Available data -

*****

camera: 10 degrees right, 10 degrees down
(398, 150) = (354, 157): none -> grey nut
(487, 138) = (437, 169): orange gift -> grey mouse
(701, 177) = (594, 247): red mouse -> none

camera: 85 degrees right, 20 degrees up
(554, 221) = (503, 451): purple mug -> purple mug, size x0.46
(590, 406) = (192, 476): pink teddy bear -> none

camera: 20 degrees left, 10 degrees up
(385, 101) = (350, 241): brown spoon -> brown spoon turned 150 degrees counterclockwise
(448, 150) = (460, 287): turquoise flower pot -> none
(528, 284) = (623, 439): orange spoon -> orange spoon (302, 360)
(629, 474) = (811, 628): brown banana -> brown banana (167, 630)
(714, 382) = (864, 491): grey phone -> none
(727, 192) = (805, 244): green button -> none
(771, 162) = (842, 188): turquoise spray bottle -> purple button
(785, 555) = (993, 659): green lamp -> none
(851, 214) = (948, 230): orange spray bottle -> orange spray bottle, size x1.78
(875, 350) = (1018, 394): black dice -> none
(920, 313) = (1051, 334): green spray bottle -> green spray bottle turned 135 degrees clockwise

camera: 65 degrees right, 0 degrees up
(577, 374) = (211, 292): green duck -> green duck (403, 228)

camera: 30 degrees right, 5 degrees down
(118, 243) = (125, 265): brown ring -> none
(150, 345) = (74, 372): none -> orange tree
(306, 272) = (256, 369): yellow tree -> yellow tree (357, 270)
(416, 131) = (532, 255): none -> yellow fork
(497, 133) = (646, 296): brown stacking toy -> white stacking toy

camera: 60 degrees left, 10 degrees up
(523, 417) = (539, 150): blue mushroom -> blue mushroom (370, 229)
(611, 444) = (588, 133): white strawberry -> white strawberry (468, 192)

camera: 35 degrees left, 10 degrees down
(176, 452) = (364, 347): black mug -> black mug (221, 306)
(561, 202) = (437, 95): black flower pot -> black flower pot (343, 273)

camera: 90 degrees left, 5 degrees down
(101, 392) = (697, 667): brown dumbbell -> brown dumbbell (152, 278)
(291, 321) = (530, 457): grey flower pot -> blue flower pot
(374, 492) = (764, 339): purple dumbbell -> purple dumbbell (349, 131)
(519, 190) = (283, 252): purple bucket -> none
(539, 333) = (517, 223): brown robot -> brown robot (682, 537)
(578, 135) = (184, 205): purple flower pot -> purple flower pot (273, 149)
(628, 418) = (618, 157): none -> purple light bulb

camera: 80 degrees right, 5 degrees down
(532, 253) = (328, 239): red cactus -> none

*****

Problem to work on -
A single number is the answer: how many lines of the entries above contain "grey"?

Result -
4